* [What is required] From the line containing "(333, 322) = (388, 391): purple" through the last line of the entries, output the text exactly. Pictures stay out.

* [Extracted records]

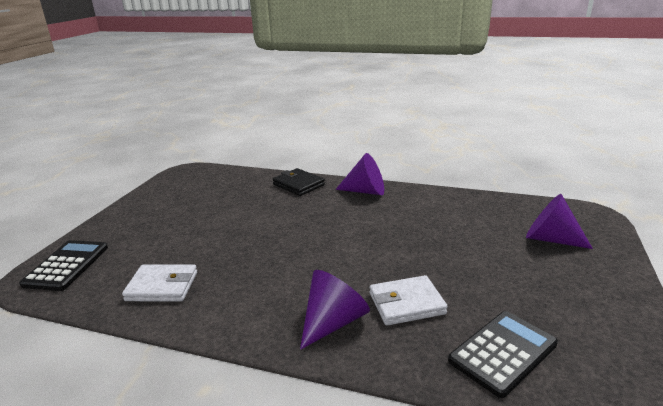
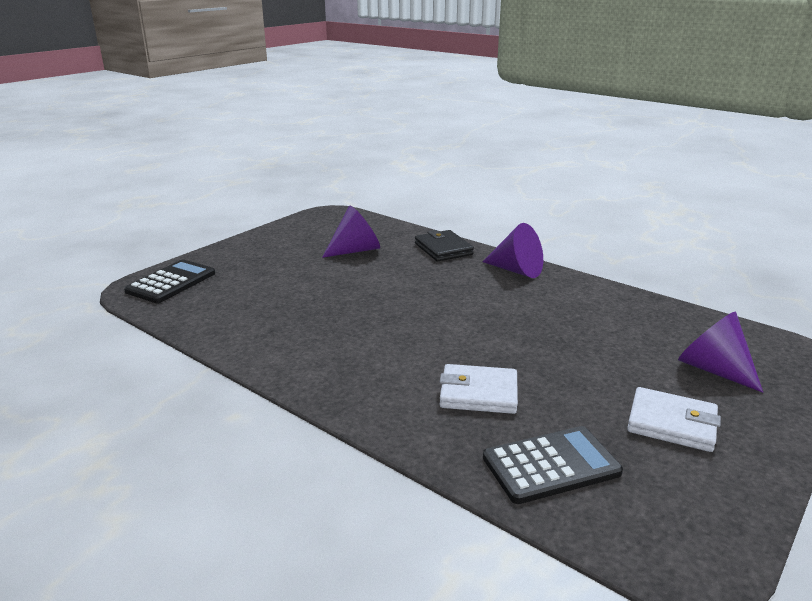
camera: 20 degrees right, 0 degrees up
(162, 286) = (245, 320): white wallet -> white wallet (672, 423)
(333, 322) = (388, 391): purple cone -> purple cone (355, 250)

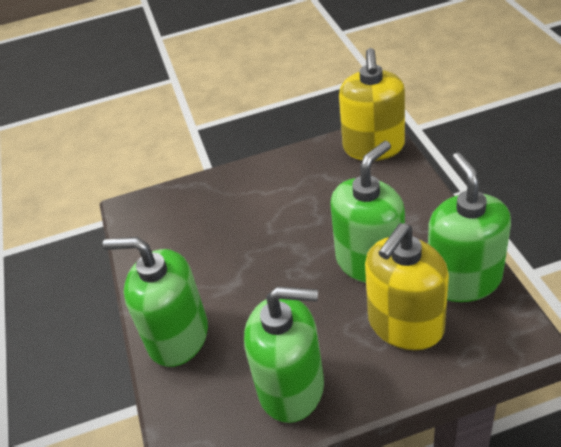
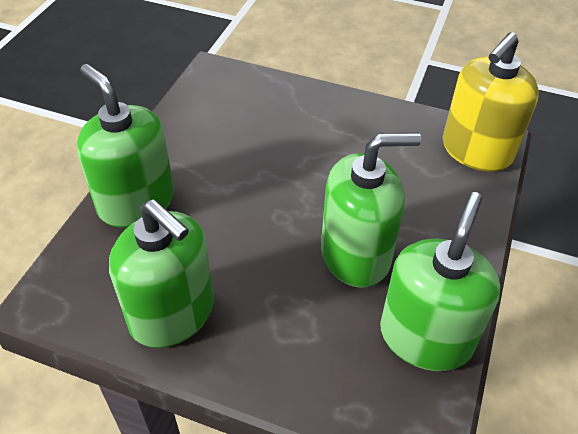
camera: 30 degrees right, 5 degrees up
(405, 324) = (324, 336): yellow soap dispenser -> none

* [Reply to the exercise]
(333, 322) = (388, 391): purple cone -> purple cone (355, 250)

camera: 30 degrees right, 5 degrees up
(405, 324) = (324, 336): yellow soap dispenser -> none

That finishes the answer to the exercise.